= Work to be completed =
Reproduce, please, the line that holds "green flashlight: 3 -> 2" and all later lines through the end of the entries below, exactly; omit pictures.
(Exercise data)
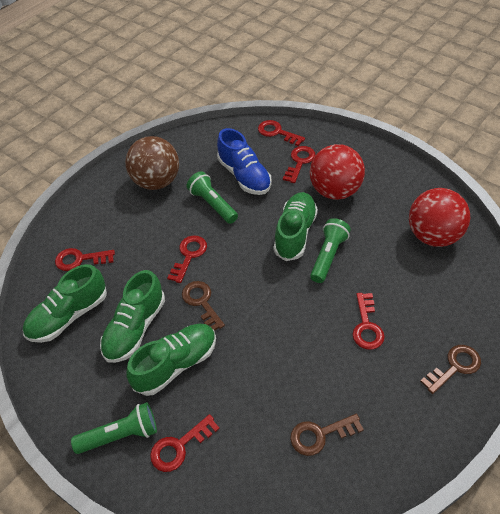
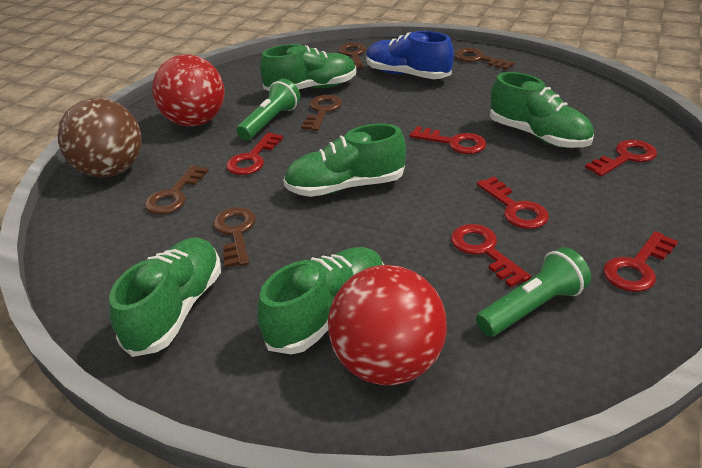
brown key: 3 -> 5
green flashlight: 3 -> 2
green shoe: 4 -> 5

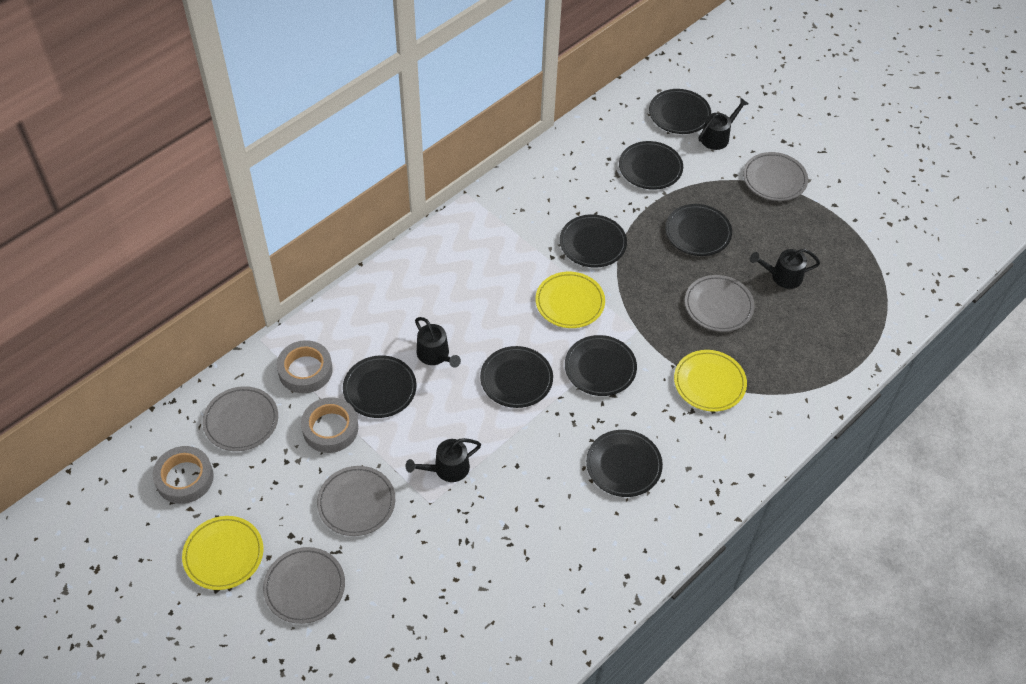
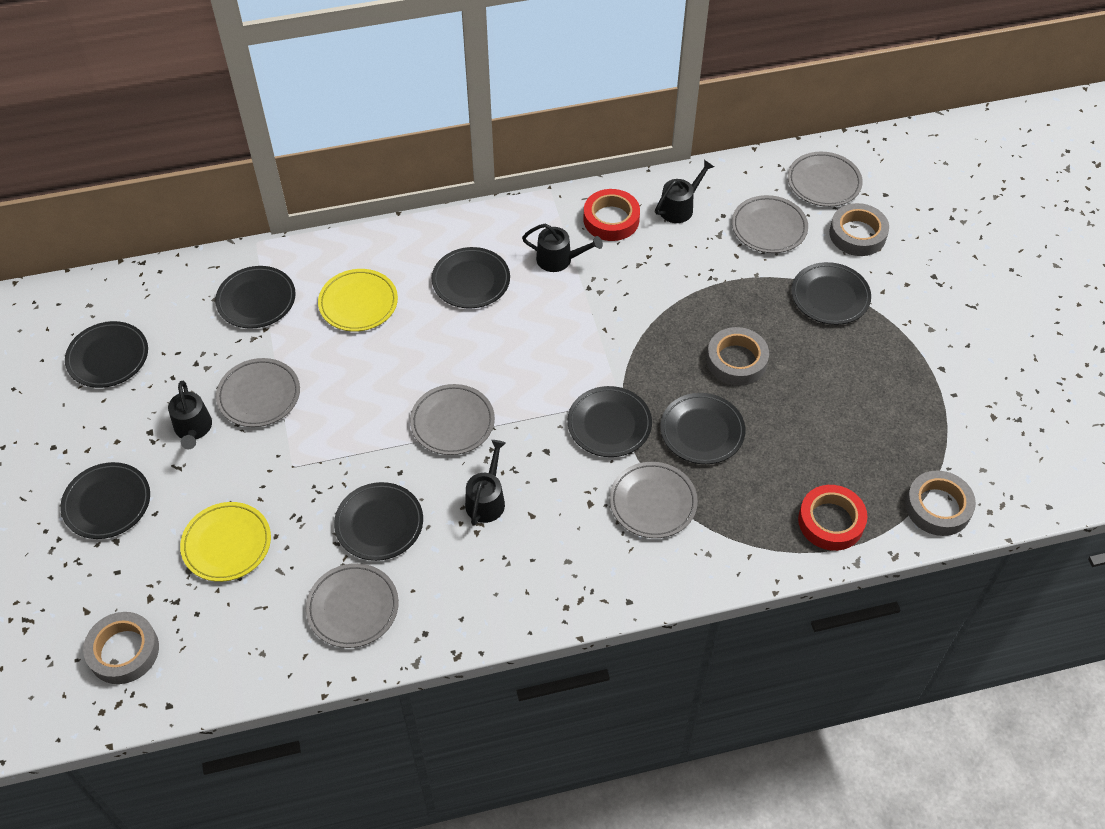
grey plate: 5 -> 6
grey tape: 3 -> 4
red tape: 0 -> 2
yellow plate: 3 -> 2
(End Exercise data)
= Response =
green flashlight: 3 -> 2
green shoe: 4 -> 5

grey plate: 5 -> 6
grey tape: 3 -> 4
red tape: 0 -> 2
yellow plate: 3 -> 2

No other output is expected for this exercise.